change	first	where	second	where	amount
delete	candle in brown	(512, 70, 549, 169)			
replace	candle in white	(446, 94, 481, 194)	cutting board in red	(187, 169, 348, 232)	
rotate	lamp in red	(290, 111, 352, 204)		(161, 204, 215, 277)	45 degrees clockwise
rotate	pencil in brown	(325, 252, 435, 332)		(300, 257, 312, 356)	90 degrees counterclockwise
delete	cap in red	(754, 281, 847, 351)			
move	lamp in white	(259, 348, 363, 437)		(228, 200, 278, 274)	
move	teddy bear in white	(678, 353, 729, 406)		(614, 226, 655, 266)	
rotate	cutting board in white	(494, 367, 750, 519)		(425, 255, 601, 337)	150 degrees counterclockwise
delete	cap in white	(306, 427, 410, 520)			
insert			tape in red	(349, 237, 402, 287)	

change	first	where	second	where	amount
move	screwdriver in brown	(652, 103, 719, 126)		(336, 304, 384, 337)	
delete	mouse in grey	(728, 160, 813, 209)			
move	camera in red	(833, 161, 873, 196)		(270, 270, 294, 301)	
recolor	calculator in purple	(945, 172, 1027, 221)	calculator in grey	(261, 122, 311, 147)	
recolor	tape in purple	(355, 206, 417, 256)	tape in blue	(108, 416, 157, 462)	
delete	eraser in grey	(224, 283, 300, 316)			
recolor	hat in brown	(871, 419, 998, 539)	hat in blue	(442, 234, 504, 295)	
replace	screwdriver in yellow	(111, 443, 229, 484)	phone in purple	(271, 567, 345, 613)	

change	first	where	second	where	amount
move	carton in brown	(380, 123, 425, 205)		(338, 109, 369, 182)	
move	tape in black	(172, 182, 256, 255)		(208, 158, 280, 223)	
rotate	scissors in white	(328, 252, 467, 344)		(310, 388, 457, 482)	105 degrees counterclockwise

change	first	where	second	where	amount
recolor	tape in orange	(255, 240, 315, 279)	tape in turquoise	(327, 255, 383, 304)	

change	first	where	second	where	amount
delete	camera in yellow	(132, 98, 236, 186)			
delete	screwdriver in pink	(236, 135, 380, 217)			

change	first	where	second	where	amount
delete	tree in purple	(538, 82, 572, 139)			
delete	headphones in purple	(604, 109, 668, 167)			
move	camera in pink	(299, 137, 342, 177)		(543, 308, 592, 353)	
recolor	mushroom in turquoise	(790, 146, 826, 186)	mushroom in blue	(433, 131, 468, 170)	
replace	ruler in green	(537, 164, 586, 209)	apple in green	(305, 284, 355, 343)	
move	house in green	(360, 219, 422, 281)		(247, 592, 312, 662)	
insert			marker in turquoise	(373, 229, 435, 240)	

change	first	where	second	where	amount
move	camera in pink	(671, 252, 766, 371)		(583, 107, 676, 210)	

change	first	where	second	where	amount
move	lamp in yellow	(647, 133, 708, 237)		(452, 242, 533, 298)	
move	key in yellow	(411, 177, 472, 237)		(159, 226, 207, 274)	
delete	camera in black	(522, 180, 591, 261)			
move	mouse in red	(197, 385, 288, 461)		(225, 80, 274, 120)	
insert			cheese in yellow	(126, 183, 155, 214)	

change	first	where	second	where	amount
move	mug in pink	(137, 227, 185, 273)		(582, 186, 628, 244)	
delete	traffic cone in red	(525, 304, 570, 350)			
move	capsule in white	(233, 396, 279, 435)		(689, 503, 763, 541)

(WHAT YOU NEED TO DO) The data above must be reproduced in full, exactly as given.

(RESULT OF THIS EXERCISE)
change	first	where	second	where	amount
delete	candle in brown	(512, 70, 549, 169)			
replace	candle in white	(446, 94, 481, 194)	cutting board in red	(187, 169, 348, 232)	
rotate	lamp in red	(290, 111, 352, 204)		(161, 204, 215, 277)	45 degrees clockwise
rotate	pencil in brown	(325, 252, 435, 332)		(300, 257, 312, 356)	90 degrees counterclockwise
delete	cap in red	(754, 281, 847, 351)			
move	lamp in white	(259, 348, 363, 437)		(228, 200, 278, 274)	
move	teddy bear in white	(678, 353, 729, 406)		(614, 226, 655, 266)	
rotate	cutting board in white	(494, 367, 750, 519)		(425, 255, 601, 337)	150 degrees counterclockwise
delete	cap in white	(306, 427, 410, 520)			
insert			tape in red	(349, 237, 402, 287)	

change	first	where	second	where	amount
move	screwdriver in brown	(652, 103, 719, 126)		(336, 304, 384, 337)	
delete	mouse in grey	(728, 160, 813, 209)			
move	camera in red	(833, 161, 873, 196)		(270, 270, 294, 301)	
recolor	calculator in purple	(945, 172, 1027, 221)	calculator in grey	(261, 122, 311, 147)	
recolor	tape in purple	(355, 206, 417, 256)	tape in blue	(108, 416, 157, 462)	
delete	eraser in grey	(224, 283, 300, 316)			
recolor	hat in brown	(871, 419, 998, 539)	hat in blue	(442, 234, 504, 295)	
replace	screwdriver in yellow	(111, 443, 229, 484)	phone in purple	(271, 567, 345, 613)	

change	first	where	second	where	amount
move	carton in brown	(380, 123, 425, 205)		(338, 109, 369, 182)	
move	tape in black	(172, 182, 256, 255)		(208, 158, 280, 223)	
rotate	scissors in white	(328, 252, 467, 344)		(310, 388, 457, 482)	105 degrees counterclockwise

change	first	where	second	where	amount
recolor	tape in orange	(255, 240, 315, 279)	tape in turquoise	(327, 255, 383, 304)	

change	first	where	second	where	amount
delete	camera in yellow	(132, 98, 236, 186)			
delete	screwdriver in pink	(236, 135, 380, 217)			

change	first	where	second	where	amount
delete	tree in purple	(538, 82, 572, 139)			
delete	headphones in purple	(604, 109, 668, 167)			
move	camera in pink	(299, 137, 342, 177)		(543, 308, 592, 353)	
recolor	mushroom in turquoise	(790, 146, 826, 186)	mushroom in blue	(433, 131, 468, 170)	
replace	ruler in green	(537, 164, 586, 209)	apple in green	(305, 284, 355, 343)	
move	house in green	(360, 219, 422, 281)		(247, 592, 312, 662)	
insert			marker in turquoise	(373, 229, 435, 240)	

change	first	where	second	where	amount
move	camera in pink	(671, 252, 766, 371)		(583, 107, 676, 210)	

change	first	where	second	where	amount
move	lamp in yellow	(647, 133, 708, 237)		(452, 242, 533, 298)	
move	key in yellow	(411, 177, 472, 237)		(159, 226, 207, 274)	
delete	camera in black	(522, 180, 591, 261)			
move	mouse in red	(197, 385, 288, 461)		(225, 80, 274, 120)	
insert			cheese in yellow	(126, 183, 155, 214)	

change	first	where	second	where	amount
move	mug in pink	(137, 227, 185, 273)		(582, 186, 628, 244)	
delete	traffic cone in red	(525, 304, 570, 350)			
move	capsule in white	(233, 396, 279, 435)		(689, 503, 763, 541)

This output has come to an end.